Content starts

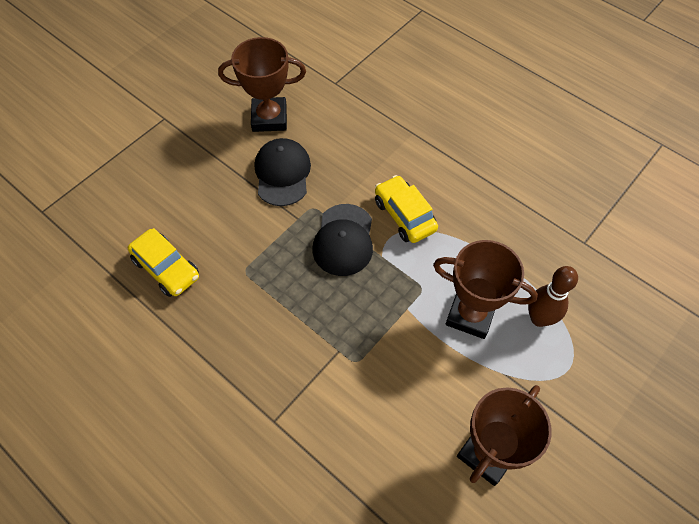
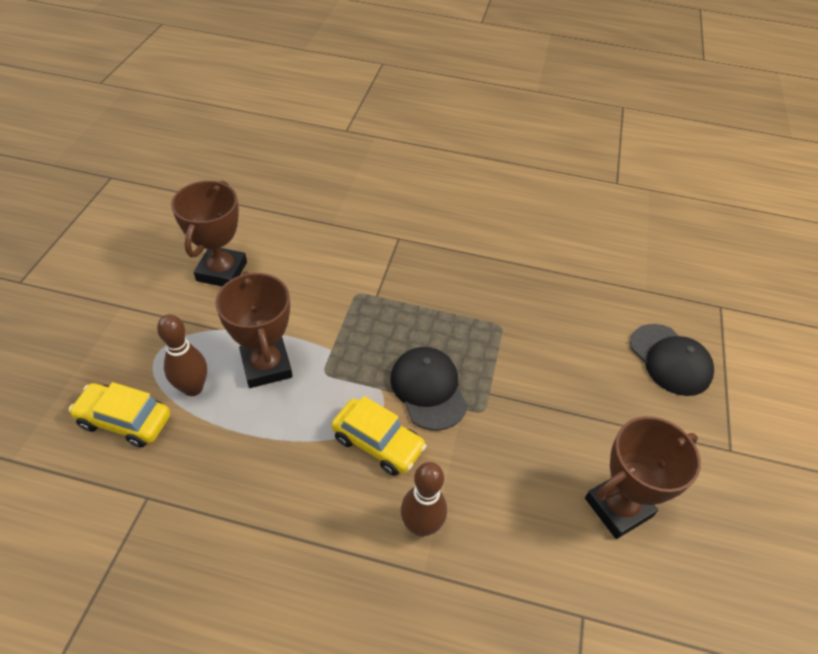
camera: 150 degrees right, 10 degrees down
(166, 268) = (568, 303): yellow car -> yellow car (125, 420)
(282, 173) = (543, 437): black cap -> black cap (670, 360)
(401, 155) = (421, 526): none -> brown bowling pin
(470, 315) = (266, 366): brown trophy -> brown trophy turned 75 degrees clockwise

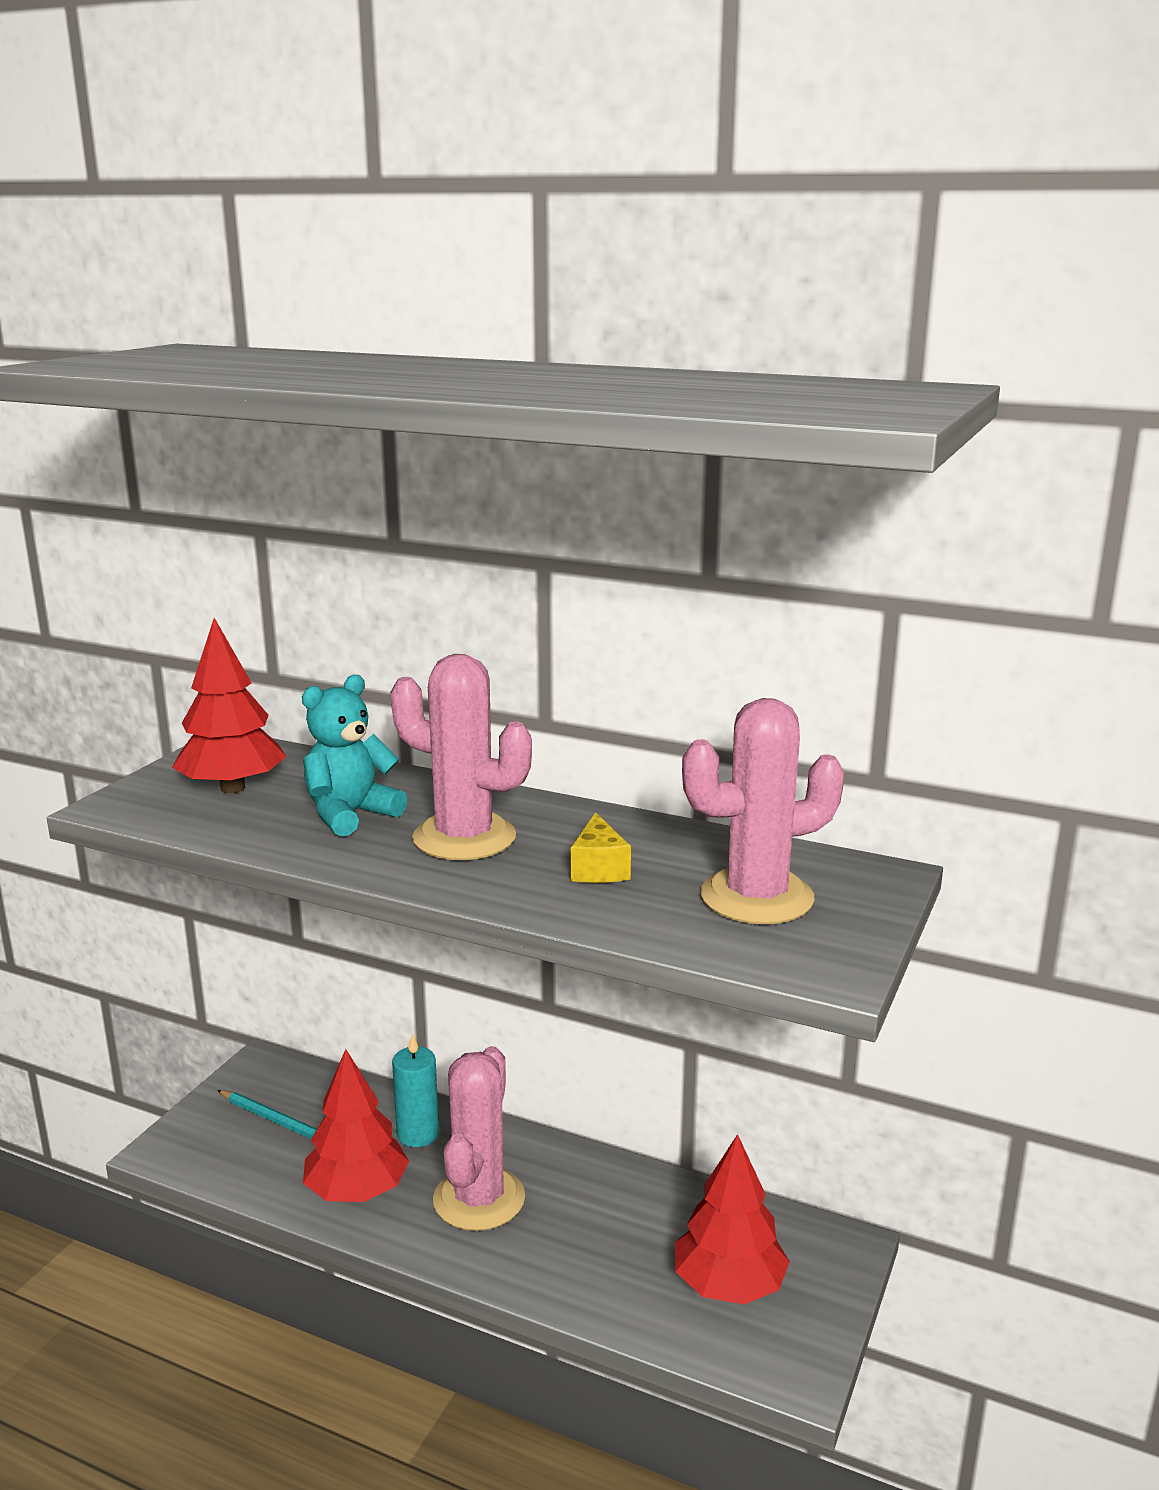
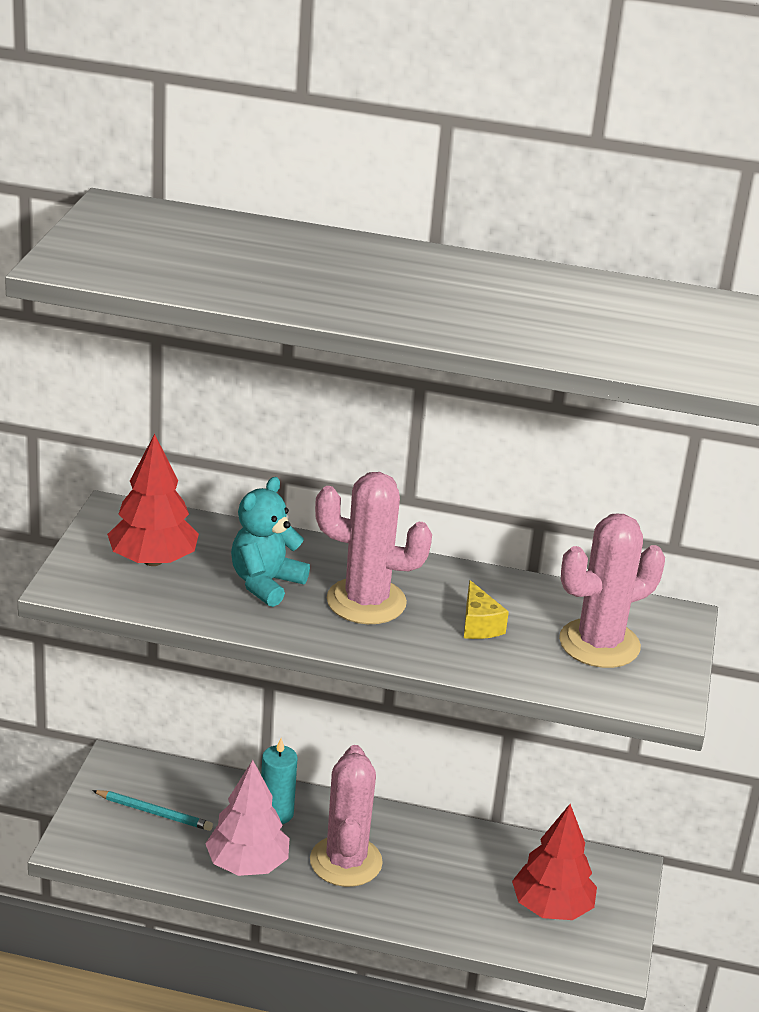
camera: 15 degrees left, 10 degrees up
(357, 1191) = (247, 864): red tree -> pink tree

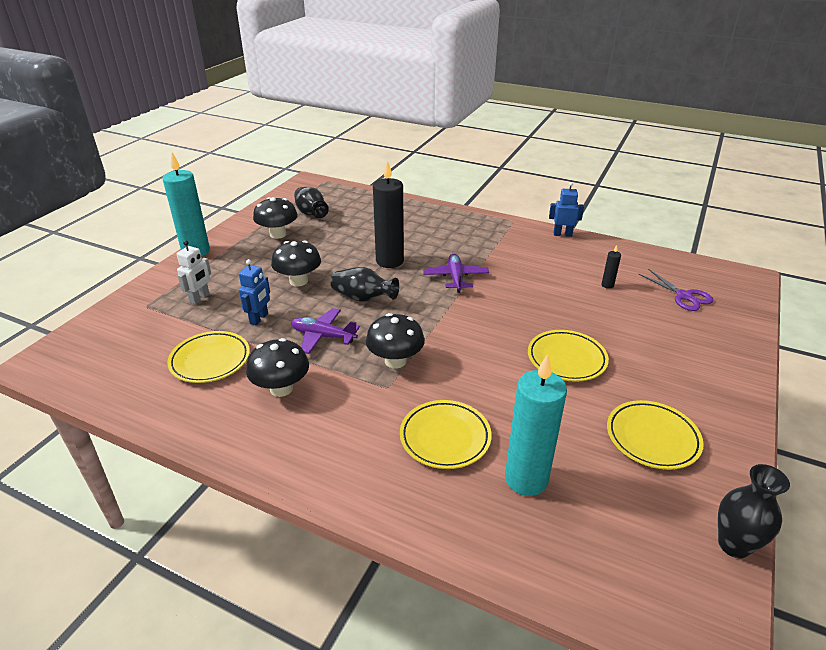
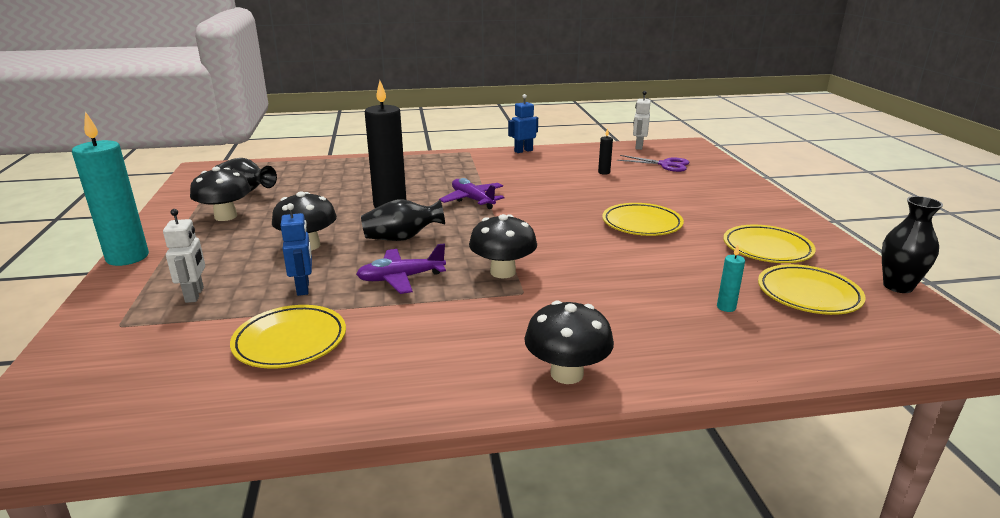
camera: 35 degrees left, 10 degrees down
(281, 388) = (414, 333): black mushroom -> black mushroom (566, 373)
(445, 437) = (626, 307): yellow plate -> yellow plate (808, 295)
(526, 479) = (726, 307): turquoise candle -> turquoise candle, size x0.41
(685, 263) = (638, 147): none -> white robot

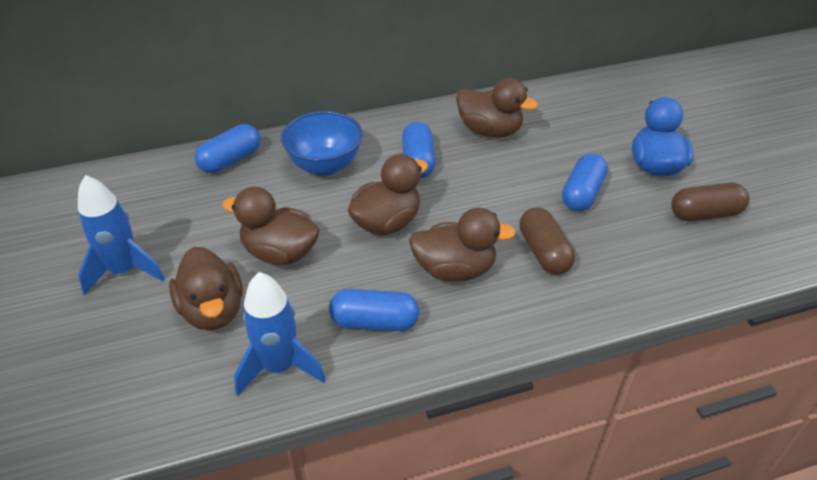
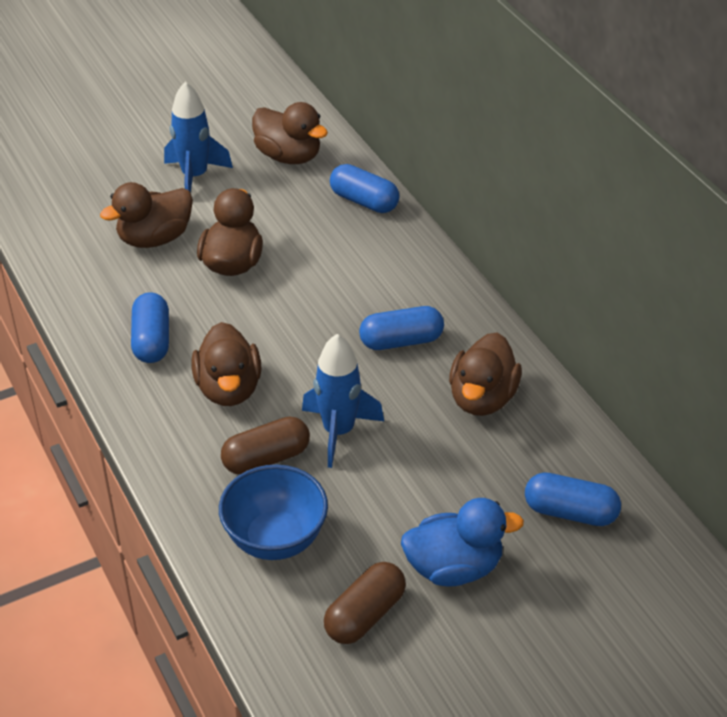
camera: 80 degrees right, 0 degrees up
(279, 367) = (96, 290): blue rocket -> blue rocket (338, 431)
(325, 165) = (373, 269): blue bowl -> blue bowl (275, 539)
(387, 223) = (290, 330): brown duck -> brown duck (288, 156)
(582, 194) = (376, 491): blue capsule -> blue capsule (570, 512)
(705, 214) = (365, 615): brown capsule -> brown capsule turned 60 degrees clockwise

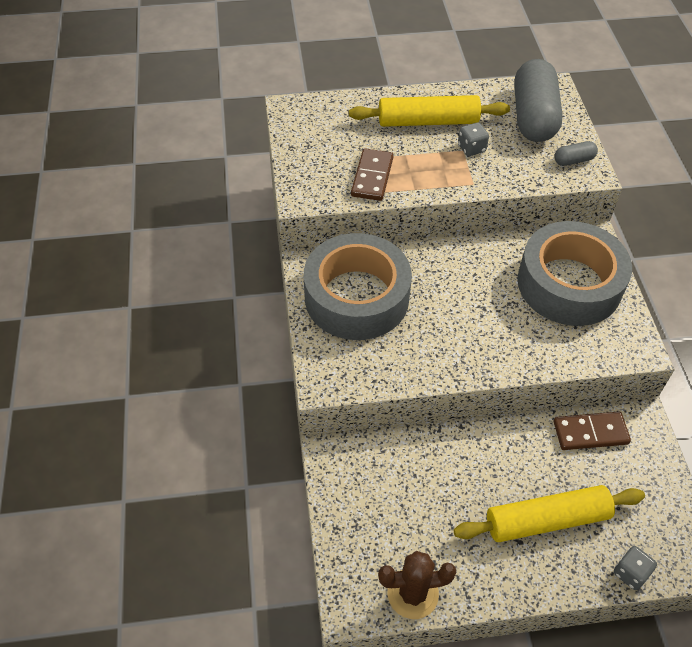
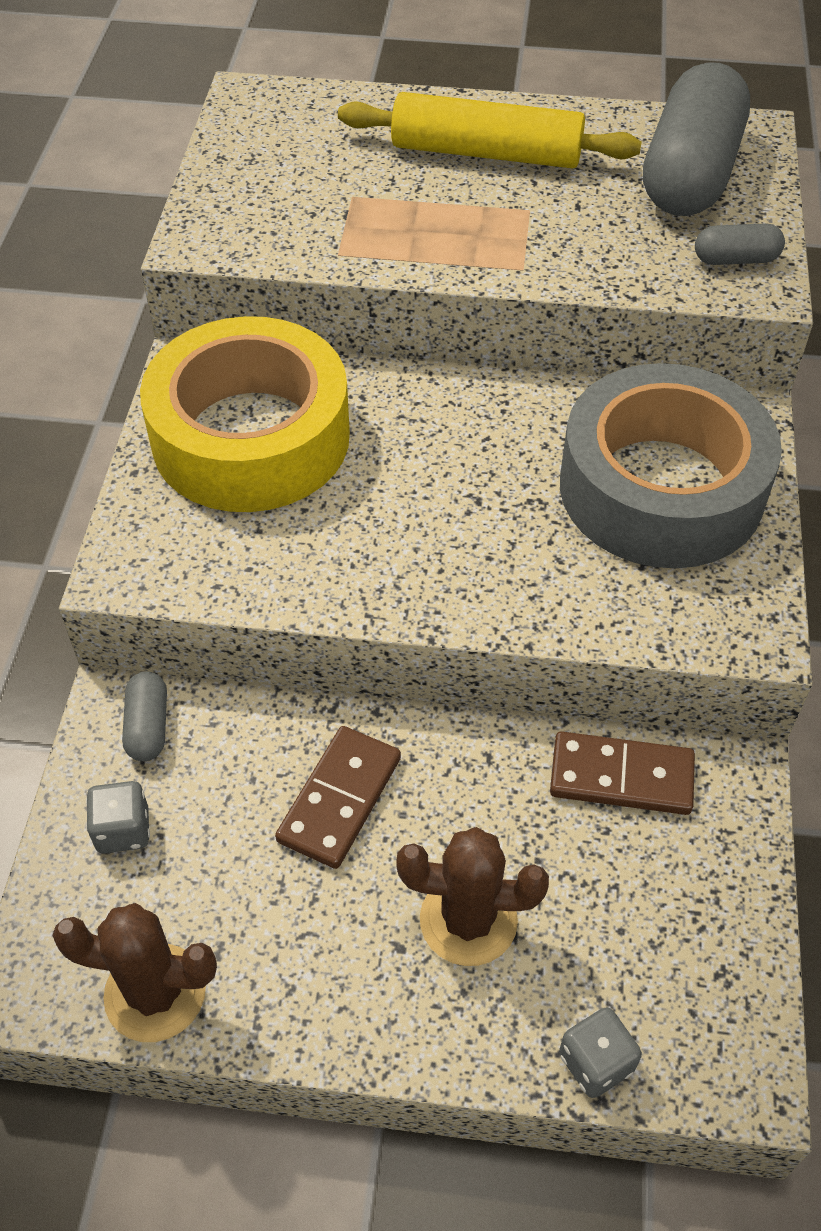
camera: 15 degrees right, 0 degrees up
(351, 460) = (148, 726): none -> grey capsule
(356, 297) = (251, 437): grey tape -> yellow tape
(372, 177) = (340, 227): brown domino -> brown domino (340, 799)
(471, 148) = (547, 209): grey dice -> grey dice (123, 830)
(546, 520) = (468, 920): yellow rolling pin -> brown cactus

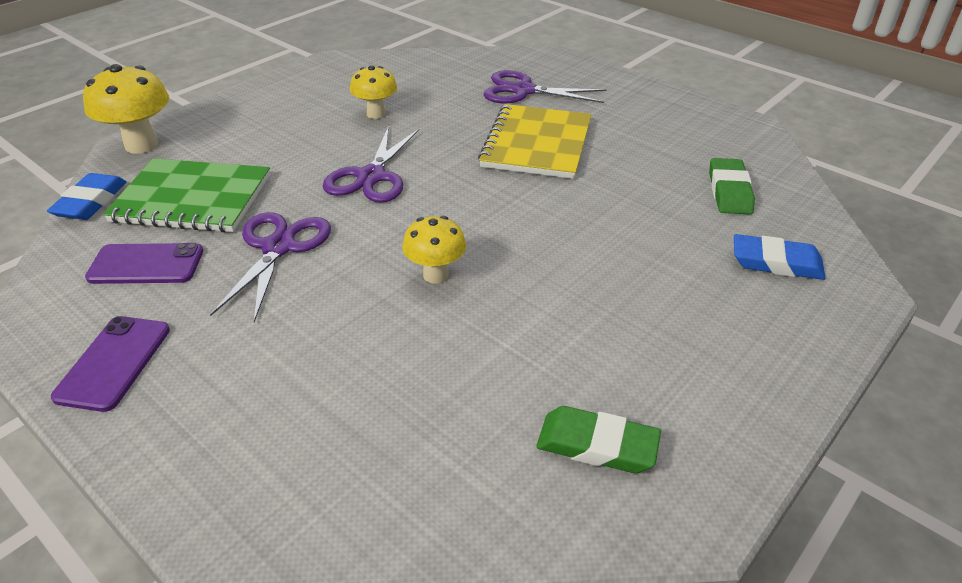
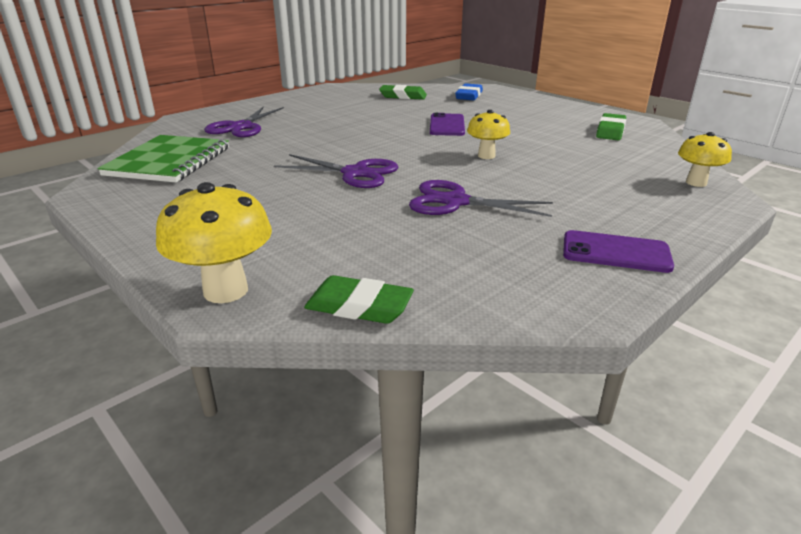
camera: 85 degrees left, 10 degrees down
(90, 202) = (359, 306): blue eraser -> green eraser
(146, 264) = (482, 255): purple phone -> purple phone (447, 125)
(192, 198) = (368, 244): green notebook -> green notebook (169, 161)
(376, 114) = (241, 172): yellow mushroom -> yellow mushroom (696, 183)
(537, 144) = (329, 127): yellow notebook -> none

Content ends

# [Job]
The answer consists of the records repeated exactly, without any images.

# [Reply]
camera: 150 degrees right, 10 degrees down
(166, 268) = (568, 303): yellow car -> yellow car (125, 420)
(282, 173) = (543, 437): black cap -> black cap (670, 360)
(401, 155) = (421, 526): none -> brown bowling pin
(470, 315) = (266, 366): brown trophy -> brown trophy turned 75 degrees clockwise

camera: 15 degrees left, 10 degrees up
(357, 1191) = (247, 864): red tree -> pink tree

camera: 35 degrees left, 10 degrees down
(281, 388) = (414, 333): black mushroom -> black mushroom (566, 373)
(445, 437) = (626, 307): yellow plate -> yellow plate (808, 295)
(526, 479) = (726, 307): turquoise candle -> turquoise candle, size x0.41
(685, 263) = (638, 147): none -> white robot

camera: 80 degrees right, 0 degrees up
(279, 367) = (96, 290): blue rocket -> blue rocket (338, 431)
(325, 165) = (373, 269): blue bowl -> blue bowl (275, 539)
(387, 223) = (290, 330): brown duck -> brown duck (288, 156)
(582, 194) = (376, 491): blue capsule -> blue capsule (570, 512)
(705, 214) = (365, 615): brown capsule -> brown capsule turned 60 degrees clockwise

camera: 15 degrees right, 0 degrees up
(351, 460) = (148, 726): none -> grey capsule
(356, 297) = (251, 437): grey tape -> yellow tape
(372, 177) = (340, 227): brown domino -> brown domino (340, 799)
(471, 148) = (547, 209): grey dice -> grey dice (123, 830)
(546, 520) = (468, 920): yellow rolling pin -> brown cactus

camera: 85 degrees left, 10 degrees down
(90, 202) = (359, 306): blue eraser -> green eraser
(146, 264) = (482, 255): purple phone -> purple phone (447, 125)
(192, 198) = (368, 244): green notebook -> green notebook (169, 161)
(376, 114) = (241, 172): yellow mushroom -> yellow mushroom (696, 183)
(537, 144) = (329, 127): yellow notebook -> none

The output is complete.